▶ **EXCERPTED RECORDS**

• • • •

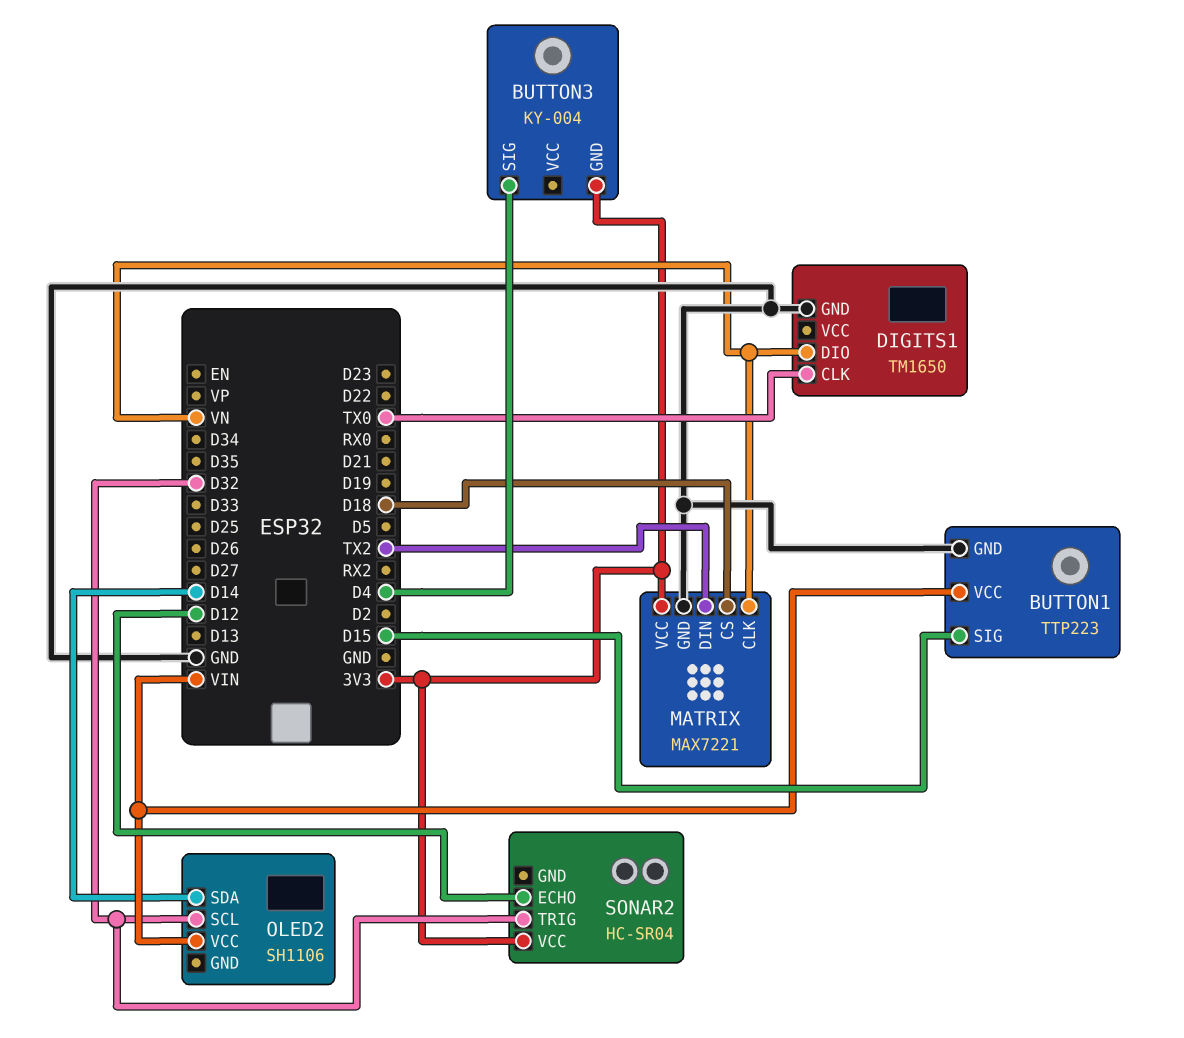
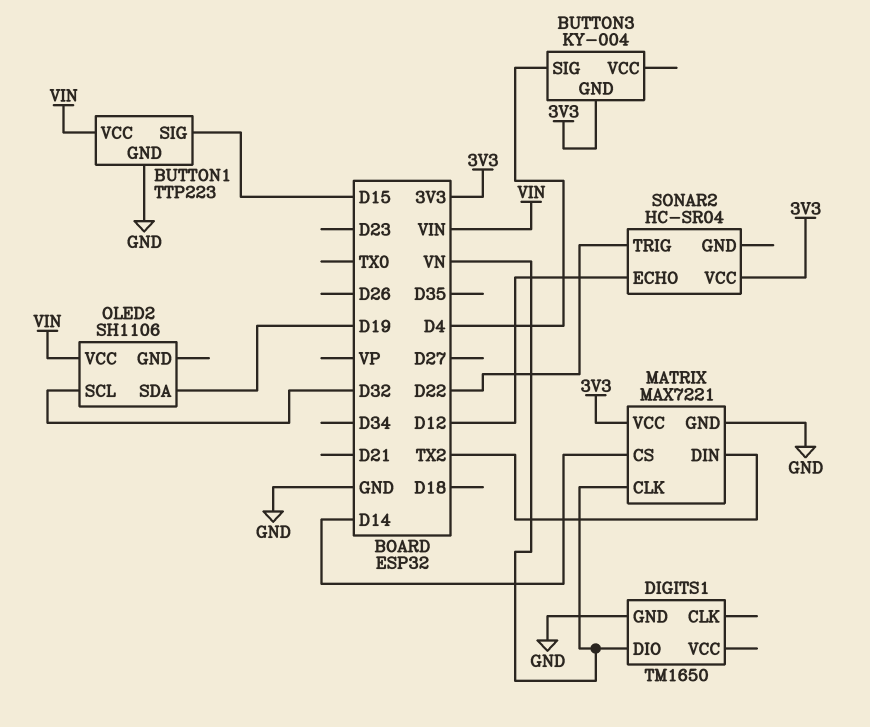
DIGITS1 pin CLK: TX0 -> none
MATRIX pin CS: D18 -> D14
OLED2 pin SDA: D14 -> D19
SONAR2 pin TRIG: D32 -> D22

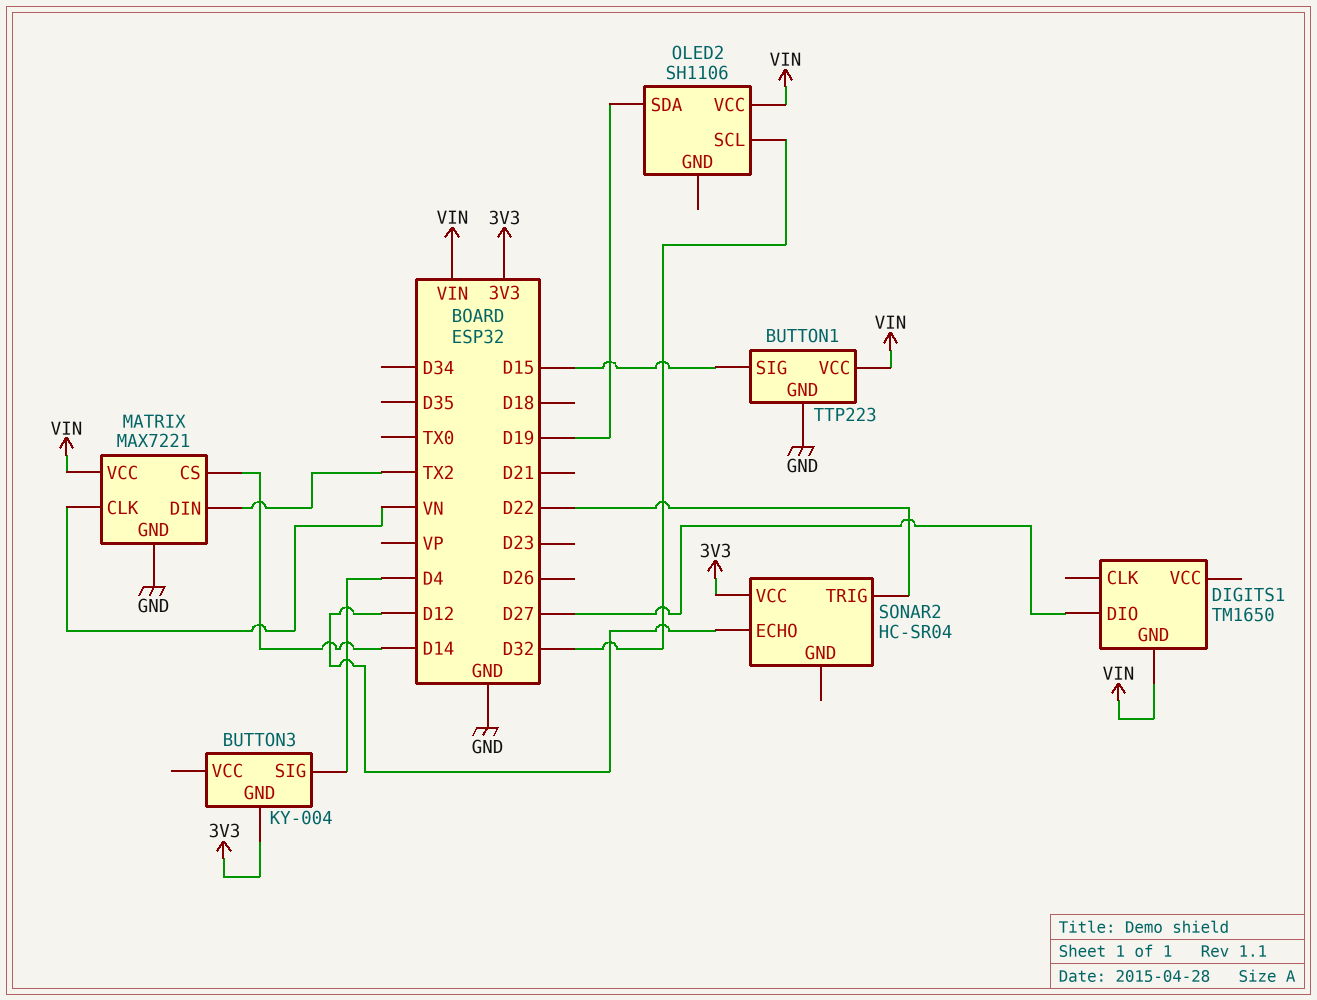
DIGITS1 pin DIO: VN -> D27
DIGITS1 pin GND: GND -> VIN
MATRIX pin VCC: 3V3 -> VIN

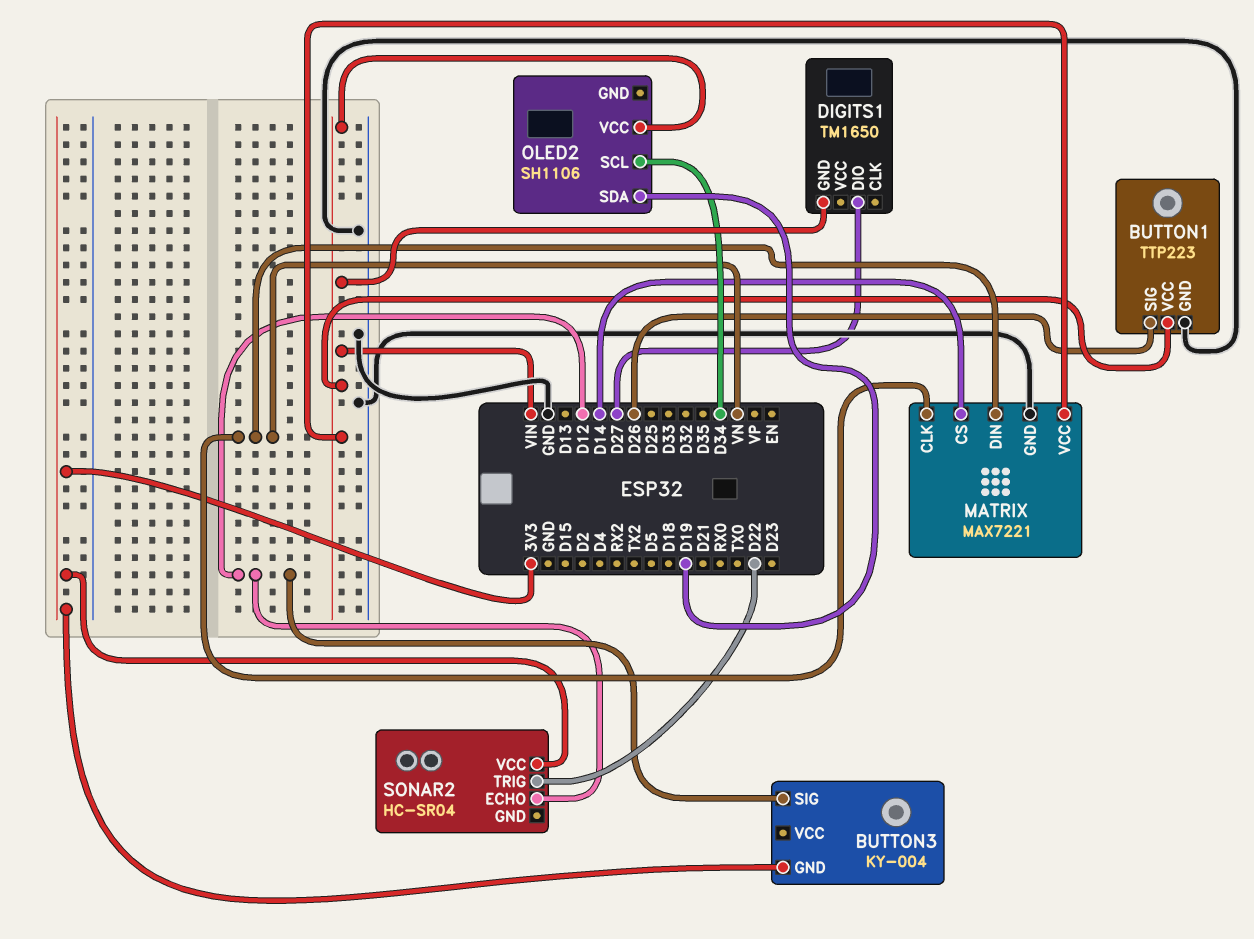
BUTTON1 pin SIG: D15 -> D26
BUTTON3 pin SIG: D4 -> D12
MATRIX pin DIN: TX2 -> VN
OLED2 pin SCL: D32 -> D34

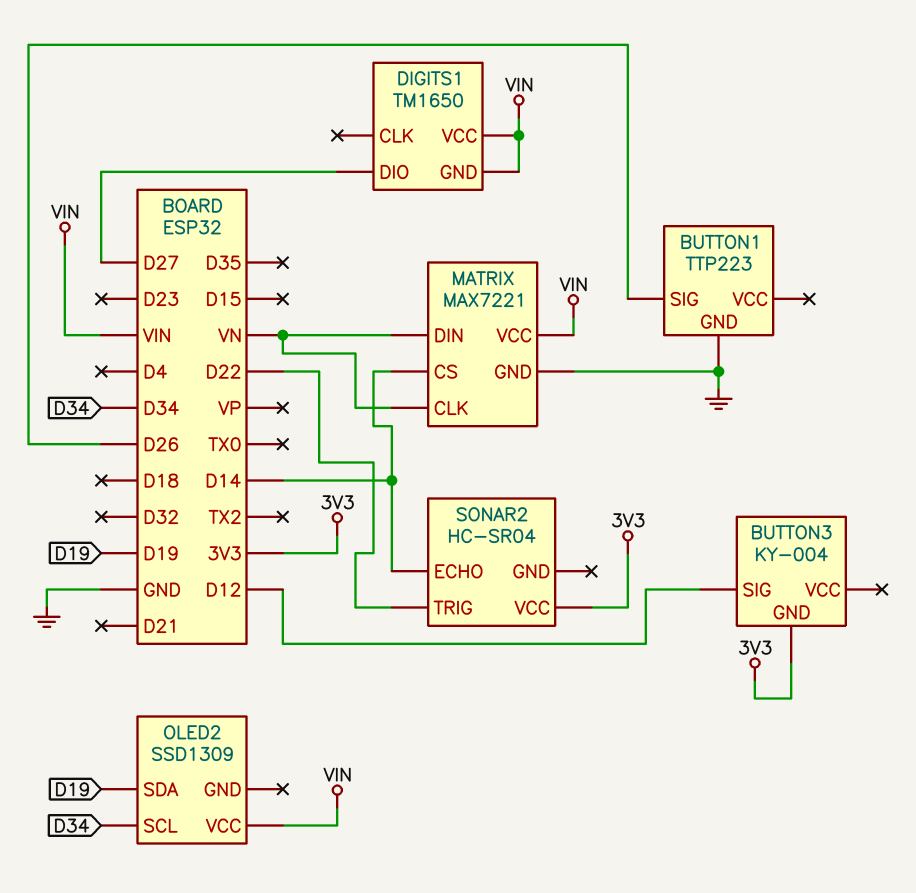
BUTTON1 pin VCC: VIN -> none
DIGITS1 pin VCC: none -> VIN
OLED2: SH1106 -> SSD1309
SONAR2 pin ECHO: D12 -> D14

• • • •

▶ **WHAT TO WORK ON**
From the listing above, copy out each line where the word "MATRIX" appears.

▶ **TASK SOLUTION**
MATRIX pin CS: D18 -> D14
MATRIX pin VCC: 3V3 -> VIN
MATRIX pin DIN: TX2 -> VN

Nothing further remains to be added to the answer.